> _Problem to work on_
What you write must be the lines from the one holding "white marker: 10 -> 11" through the final line of the records below, reproduced exactly, minus the pictures.

-- Source material follows --

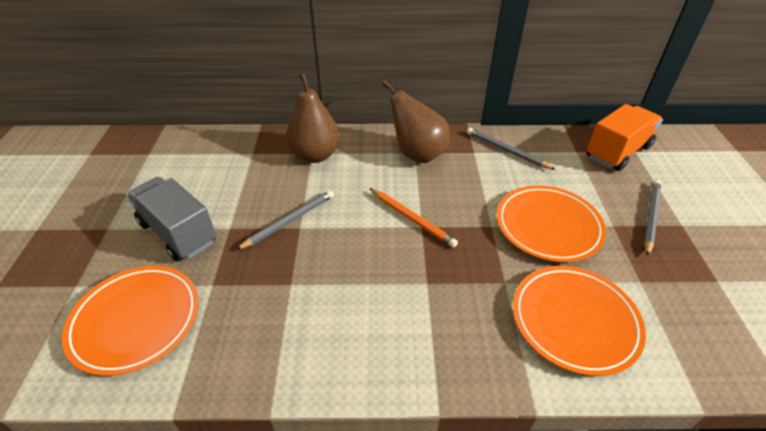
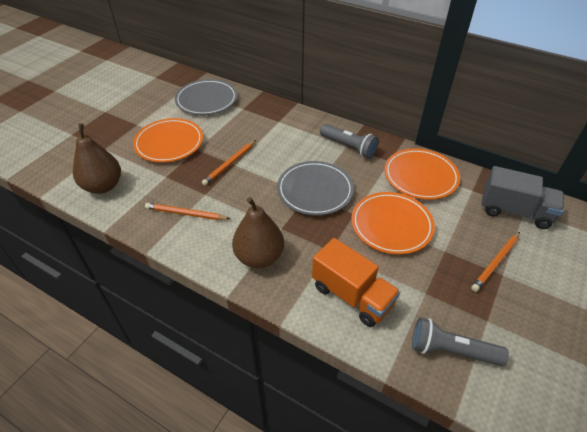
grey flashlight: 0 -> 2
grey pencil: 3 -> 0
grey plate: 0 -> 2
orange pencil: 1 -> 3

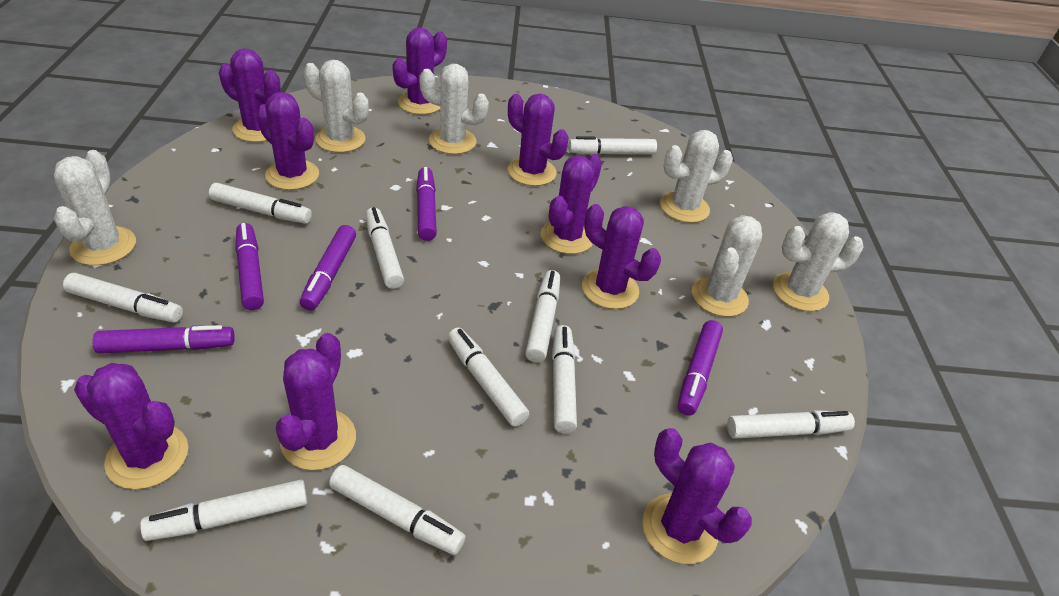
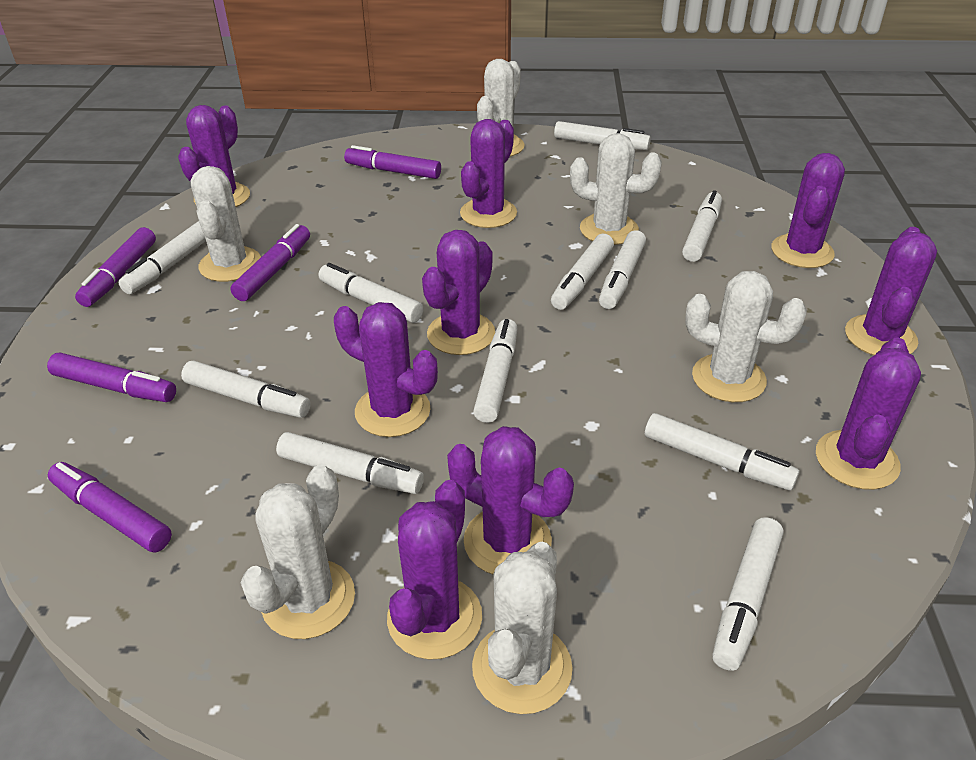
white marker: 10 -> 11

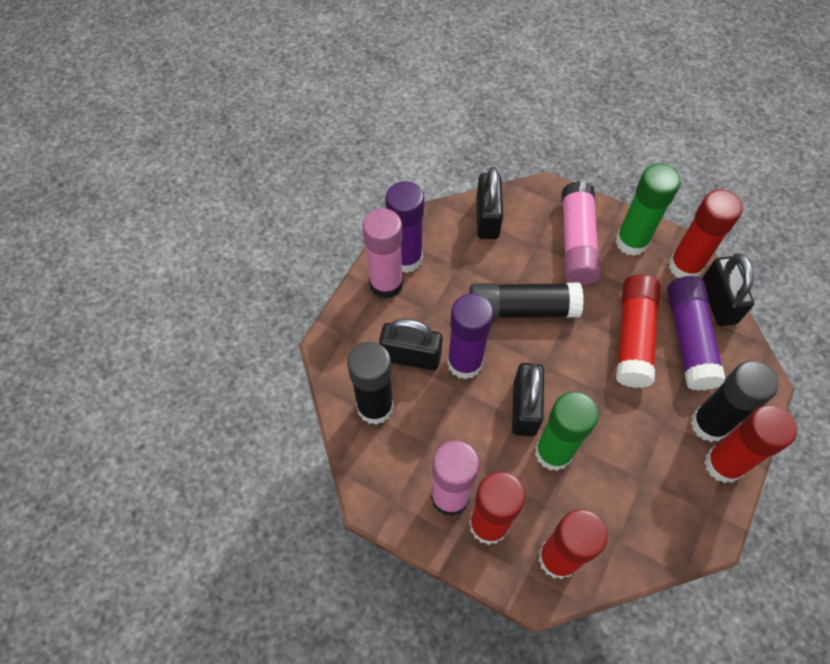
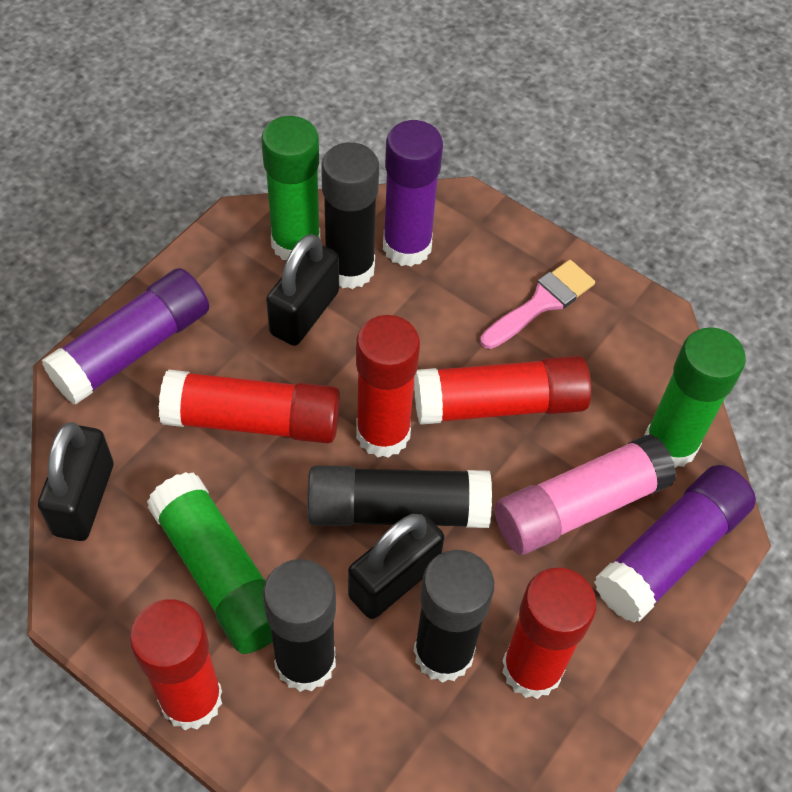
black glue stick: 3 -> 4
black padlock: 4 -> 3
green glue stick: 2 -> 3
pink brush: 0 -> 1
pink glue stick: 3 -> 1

-- Source material concluded --

> _Final answer_
white marker: 10 -> 11

black glue stick: 3 -> 4
black padlock: 4 -> 3
green glue stick: 2 -> 3
pink brush: 0 -> 1
pink glue stick: 3 -> 1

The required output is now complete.